What is being asked:
Among the entries below, find each line holding "yellow" and return it.

Excerpted records:
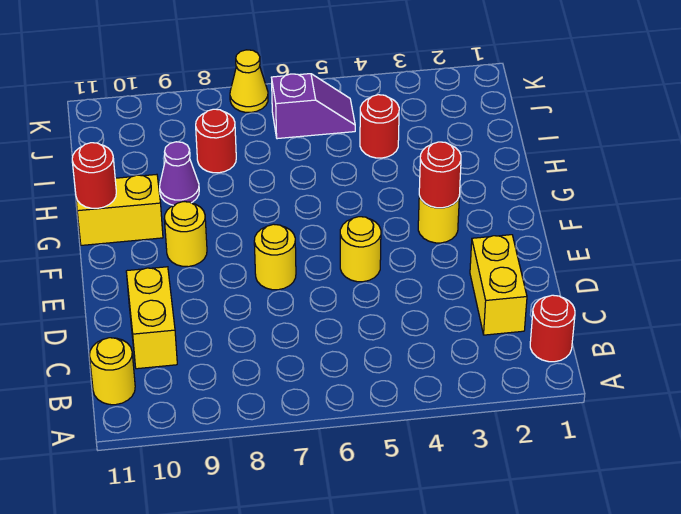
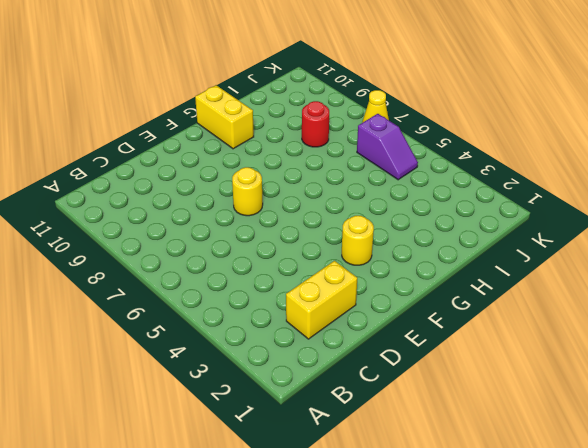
none -> red 1x1 round brick [530,295,575,362]
none -> yellow 1x1 round brick [90,338,135,405]
none -> yellow 1x2 brick [126,267,177,369]

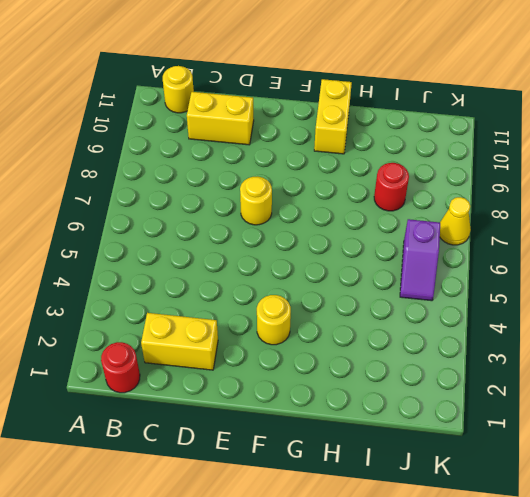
none -> yellow 1x1 round brick [340,217,381,282]
none -> yellow 1x1 round brick [164,202,207,267]
none -> purple 1x1 cone [160,142,199,205]

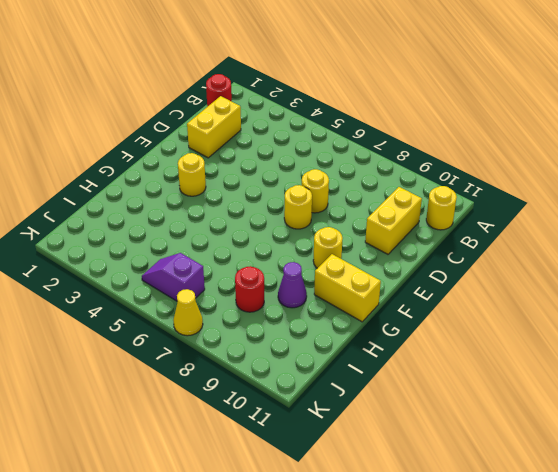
yellow 1x1 round brick [302,169,329,213] -> yellow 1x1 round brick moved to [340,217,381,282]
none -> red 1x1 round brick [360,95,399,158]
none -> red 1x1 round brick [419,142,461,208]
none -> red 1x1 round brick [72,143,116,208]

Response for this exercise:
none -> yellow 1x1 round brick [90,338,135,405]
none -> yellow 1x2 brick [126,267,177,369]
none -> yellow 1x1 round brick [340,217,381,282]
none -> yellow 1x1 round brick [164,202,207,267]
yellow 1x1 round brick [302,169,329,213] -> yellow 1x1 round brick moved to [340,217,381,282]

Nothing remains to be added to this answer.